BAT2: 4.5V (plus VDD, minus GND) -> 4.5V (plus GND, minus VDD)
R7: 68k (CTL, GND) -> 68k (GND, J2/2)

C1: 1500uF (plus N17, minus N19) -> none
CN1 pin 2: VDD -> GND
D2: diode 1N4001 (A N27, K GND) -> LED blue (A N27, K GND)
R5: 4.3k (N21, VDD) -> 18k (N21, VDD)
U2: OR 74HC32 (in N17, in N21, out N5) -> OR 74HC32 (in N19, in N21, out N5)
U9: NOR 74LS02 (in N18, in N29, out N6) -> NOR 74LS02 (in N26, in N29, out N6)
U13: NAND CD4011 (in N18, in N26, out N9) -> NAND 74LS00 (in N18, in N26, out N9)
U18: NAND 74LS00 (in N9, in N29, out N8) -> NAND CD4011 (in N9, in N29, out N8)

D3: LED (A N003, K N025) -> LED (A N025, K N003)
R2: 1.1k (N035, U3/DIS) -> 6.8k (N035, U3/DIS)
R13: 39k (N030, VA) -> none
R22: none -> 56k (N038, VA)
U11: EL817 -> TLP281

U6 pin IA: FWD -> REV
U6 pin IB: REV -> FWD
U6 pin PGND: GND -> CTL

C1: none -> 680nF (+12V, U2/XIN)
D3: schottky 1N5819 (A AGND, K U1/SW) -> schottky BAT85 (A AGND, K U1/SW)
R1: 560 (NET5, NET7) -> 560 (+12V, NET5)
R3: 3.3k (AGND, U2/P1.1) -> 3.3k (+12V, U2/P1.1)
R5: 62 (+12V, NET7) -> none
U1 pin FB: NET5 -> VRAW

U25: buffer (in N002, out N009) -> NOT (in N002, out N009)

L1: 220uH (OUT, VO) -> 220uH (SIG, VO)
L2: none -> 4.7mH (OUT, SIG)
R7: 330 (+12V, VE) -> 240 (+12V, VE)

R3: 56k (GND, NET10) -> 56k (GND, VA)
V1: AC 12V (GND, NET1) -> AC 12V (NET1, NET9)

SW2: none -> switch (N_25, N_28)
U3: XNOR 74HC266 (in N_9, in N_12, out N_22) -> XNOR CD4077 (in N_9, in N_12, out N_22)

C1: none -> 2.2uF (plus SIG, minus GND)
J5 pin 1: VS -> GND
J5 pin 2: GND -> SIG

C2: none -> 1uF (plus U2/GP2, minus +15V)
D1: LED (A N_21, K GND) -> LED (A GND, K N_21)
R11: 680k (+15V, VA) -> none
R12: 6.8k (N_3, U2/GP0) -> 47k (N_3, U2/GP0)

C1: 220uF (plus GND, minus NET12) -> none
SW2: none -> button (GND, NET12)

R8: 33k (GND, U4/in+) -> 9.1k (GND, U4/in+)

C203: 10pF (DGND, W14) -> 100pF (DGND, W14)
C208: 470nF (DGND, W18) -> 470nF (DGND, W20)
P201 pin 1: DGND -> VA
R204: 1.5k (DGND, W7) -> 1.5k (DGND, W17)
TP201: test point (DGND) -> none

────────────────────────────────────────

> _Task requirements_
What is the number of lines in the listing that contain the word "plus"? Give that number and nothing else.

> _Answer section_
5